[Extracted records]
<<<<
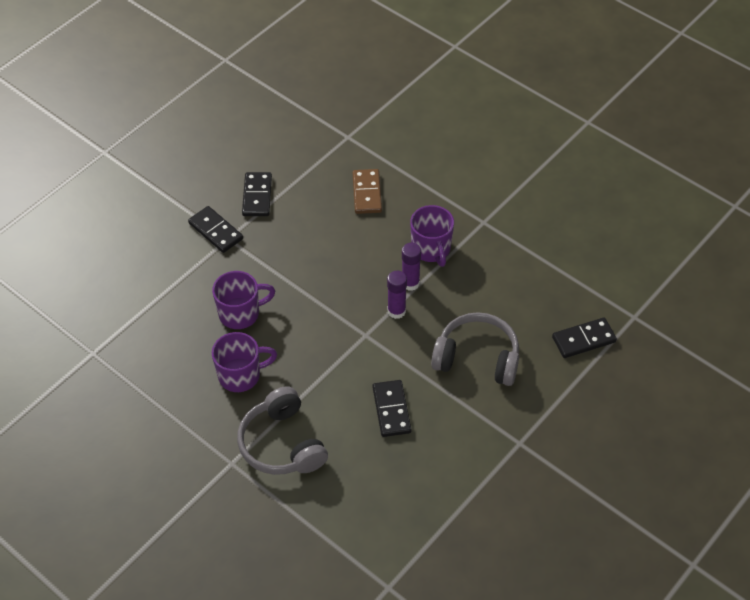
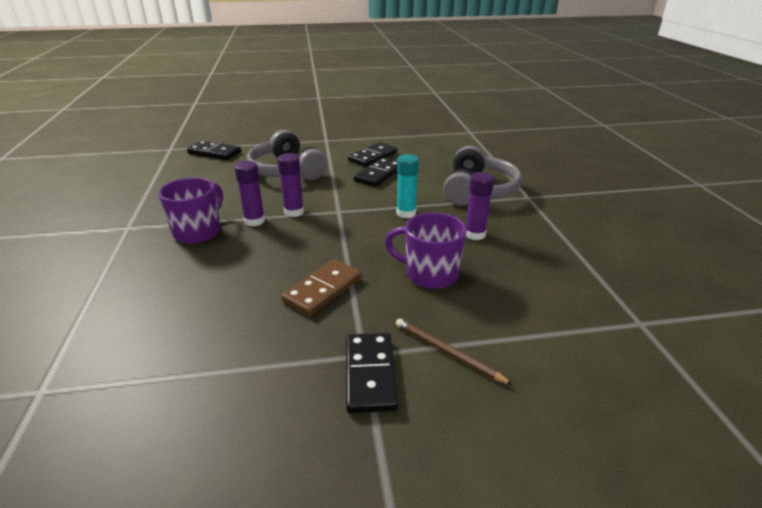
camera: 140 degrees left, 20 degrees down
(188, 265) = (447, 352): none -> brown pencil
(241, 375) = (475, 234): purple mug -> purple glue stick
(257, 196) = (263, 387): black domino -> black domino (373, 157)
(313, 367) = (406, 213): none -> turquoise glue stick
(367, 193) = (155, 306): brown domino -> brown domino (323, 290)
>>>>
* WORK REQUIRED *
The result consists of the line with "(241, 375) = (475, 234): purple" through the last line of the entries above, repeated exactly and with nothing else.

* EXERCISE RESPONSE *
(241, 375) = (475, 234): purple mug -> purple glue stick
(257, 196) = (263, 387): black domino -> black domino (373, 157)
(313, 367) = (406, 213): none -> turquoise glue stick
(367, 193) = (155, 306): brown domino -> brown domino (323, 290)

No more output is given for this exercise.